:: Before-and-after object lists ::
-- -- --
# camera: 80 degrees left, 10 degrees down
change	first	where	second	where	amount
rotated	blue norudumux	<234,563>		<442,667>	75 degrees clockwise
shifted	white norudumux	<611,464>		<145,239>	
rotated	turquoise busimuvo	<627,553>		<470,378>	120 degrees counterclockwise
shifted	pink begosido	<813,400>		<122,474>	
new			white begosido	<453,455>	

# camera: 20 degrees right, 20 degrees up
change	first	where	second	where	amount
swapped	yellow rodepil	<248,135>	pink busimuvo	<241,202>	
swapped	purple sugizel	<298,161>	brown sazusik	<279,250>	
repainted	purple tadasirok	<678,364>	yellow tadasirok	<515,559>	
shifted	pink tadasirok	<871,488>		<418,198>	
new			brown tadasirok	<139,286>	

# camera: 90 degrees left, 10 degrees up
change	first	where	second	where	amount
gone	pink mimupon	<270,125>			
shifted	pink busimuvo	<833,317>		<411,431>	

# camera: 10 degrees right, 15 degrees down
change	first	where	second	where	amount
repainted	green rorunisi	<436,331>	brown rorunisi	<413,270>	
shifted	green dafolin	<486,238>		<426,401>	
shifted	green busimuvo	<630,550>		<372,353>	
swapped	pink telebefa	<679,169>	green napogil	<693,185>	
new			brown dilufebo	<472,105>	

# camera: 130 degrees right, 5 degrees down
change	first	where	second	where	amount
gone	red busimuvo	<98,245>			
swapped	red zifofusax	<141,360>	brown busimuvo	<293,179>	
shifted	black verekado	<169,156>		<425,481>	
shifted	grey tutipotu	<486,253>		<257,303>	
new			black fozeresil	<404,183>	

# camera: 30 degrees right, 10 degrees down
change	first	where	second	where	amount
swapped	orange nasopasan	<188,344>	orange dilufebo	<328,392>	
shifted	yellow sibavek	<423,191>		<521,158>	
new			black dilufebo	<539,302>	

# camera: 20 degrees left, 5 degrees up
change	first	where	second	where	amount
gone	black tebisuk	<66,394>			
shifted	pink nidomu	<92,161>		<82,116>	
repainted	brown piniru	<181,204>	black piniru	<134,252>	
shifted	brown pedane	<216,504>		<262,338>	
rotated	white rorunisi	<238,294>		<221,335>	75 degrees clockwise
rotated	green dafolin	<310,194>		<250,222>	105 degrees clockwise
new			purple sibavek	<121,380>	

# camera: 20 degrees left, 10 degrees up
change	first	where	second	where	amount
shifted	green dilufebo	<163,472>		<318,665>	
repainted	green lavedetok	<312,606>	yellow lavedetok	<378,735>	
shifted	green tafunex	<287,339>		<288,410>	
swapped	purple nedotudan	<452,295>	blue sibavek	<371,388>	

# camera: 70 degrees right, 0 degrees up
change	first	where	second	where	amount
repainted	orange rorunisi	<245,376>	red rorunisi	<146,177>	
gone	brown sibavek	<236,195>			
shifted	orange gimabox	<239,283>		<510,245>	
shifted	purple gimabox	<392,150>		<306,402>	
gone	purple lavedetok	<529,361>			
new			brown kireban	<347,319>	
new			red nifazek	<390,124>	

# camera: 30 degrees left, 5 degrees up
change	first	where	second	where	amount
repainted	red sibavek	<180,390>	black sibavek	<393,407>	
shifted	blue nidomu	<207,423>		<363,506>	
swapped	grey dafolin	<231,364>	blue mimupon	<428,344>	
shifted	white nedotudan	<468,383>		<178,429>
-- -- --
:: WHAT NEEDS TO BE DONE ::
Across all lines above, count those with the string "norudumux". Only the number is wanted.

:: OUTPUT OF THE TASK ::
2